Only the pictures are to be left out, and the rest of the entries should be reproduced exactly.

[Coordinate-based object records]
■ ■ ■
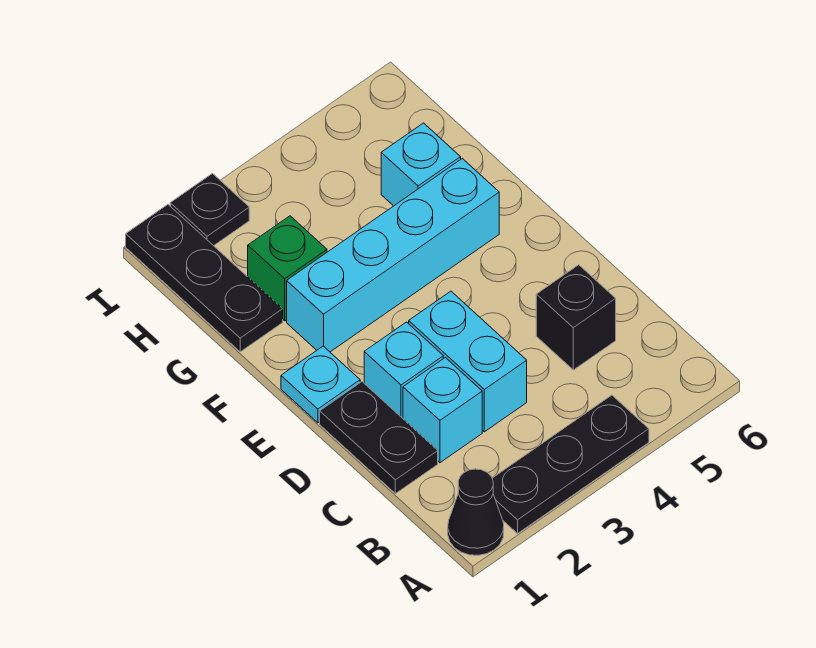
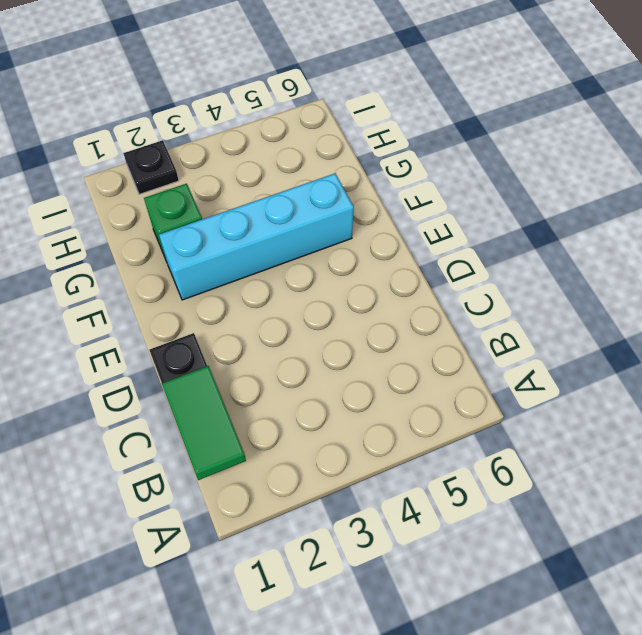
green tile B1:C1 level 2 -> none
none -> black cone A1 level 1
none -> black plate A2:A4 level 1
none -> cyan brick C2 level 1

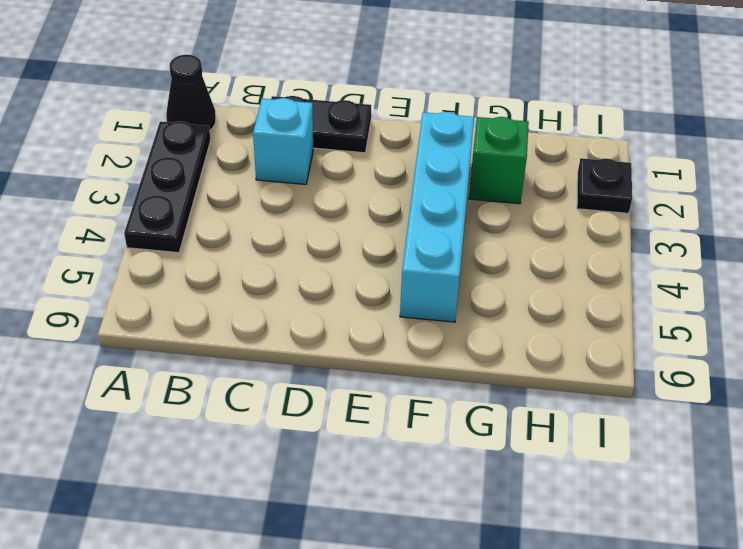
none -> cyan brick C3:D3 level 1
none -> black brick C5 level 1
none -> cyan brick D2 level 1

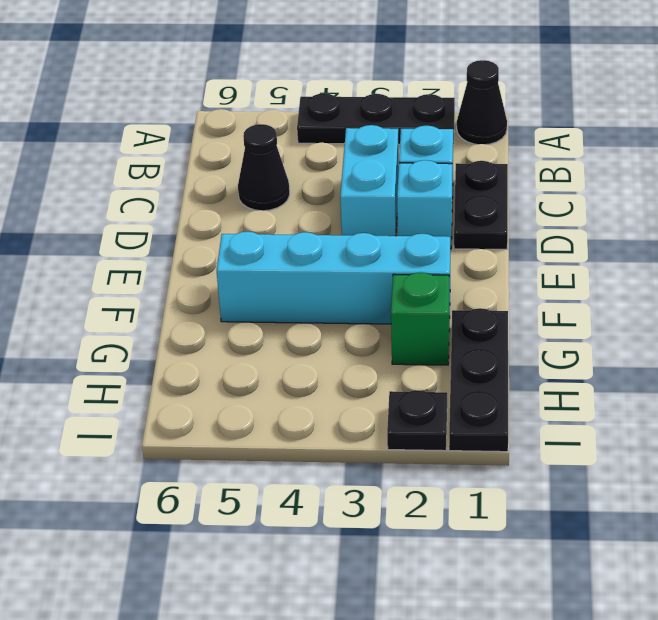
black cone C5 level 1 -> black brick C5 level 1
none -> cyan plate E1 level 1
none -> cyan brick G5 level 1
■ ■ ■
▸ **SOLUTION TO THIS EXERCISE**
green tile B1:C1 level 2 -> none
none -> black cone A1 level 1
none -> black plate A2:A4 level 1
none -> cyan brick C2 level 1

none -> cyan brick C3:D3 level 1
none -> black brick C5 level 1
none -> cyan brick D2 level 1

black cone C5 level 1 -> black brick C5 level 1
none -> cyan plate E1 level 1
none -> cyan brick G5 level 1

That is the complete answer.